(Exercise description): Copy each record exactly and skip its pictures.

====== Records supplied

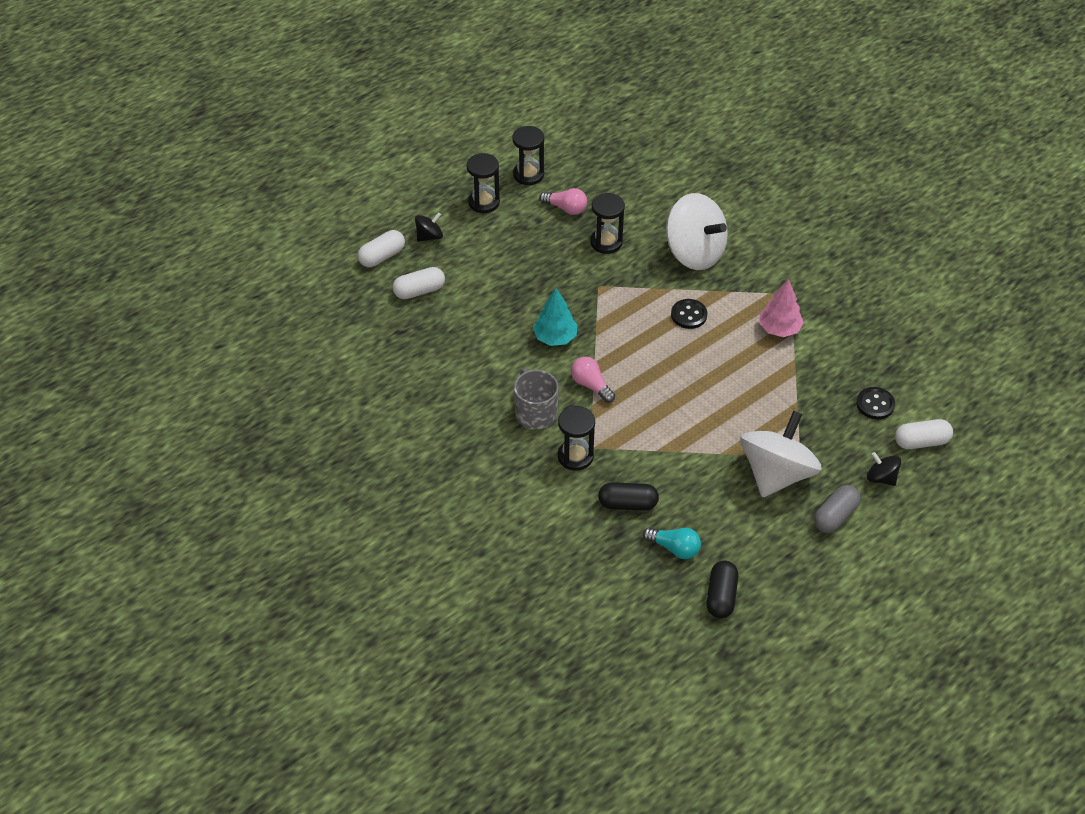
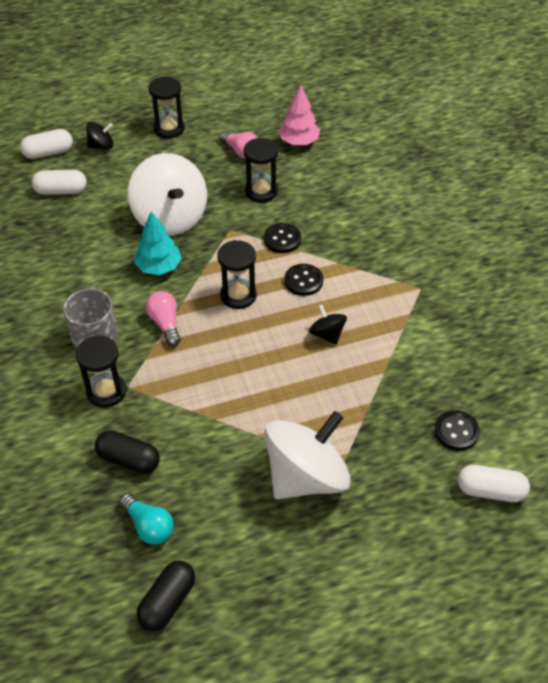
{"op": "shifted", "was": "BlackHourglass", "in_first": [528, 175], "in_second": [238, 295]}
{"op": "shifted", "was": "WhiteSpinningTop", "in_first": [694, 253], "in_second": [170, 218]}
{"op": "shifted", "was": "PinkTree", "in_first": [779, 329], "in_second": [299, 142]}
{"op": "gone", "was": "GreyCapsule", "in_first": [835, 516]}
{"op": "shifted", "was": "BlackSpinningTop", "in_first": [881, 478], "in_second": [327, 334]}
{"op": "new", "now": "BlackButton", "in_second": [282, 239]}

============

(Task result):
{"op": "shifted", "was": "BlackHourglass", "in_first": [528, 175], "in_second": [238, 295]}
{"op": "shifted", "was": "WhiteSpinningTop", "in_first": [694, 253], "in_second": [170, 218]}
{"op": "shifted", "was": "PinkTree", "in_first": [779, 329], "in_second": [299, 142]}
{"op": "gone", "was": "GreyCapsule", "in_first": [835, 516]}
{"op": "shifted", "was": "BlackSpinningTop", "in_first": [881, 478], "in_second": [327, 334]}
{"op": "new", "now": "BlackButton", "in_second": [282, 239]}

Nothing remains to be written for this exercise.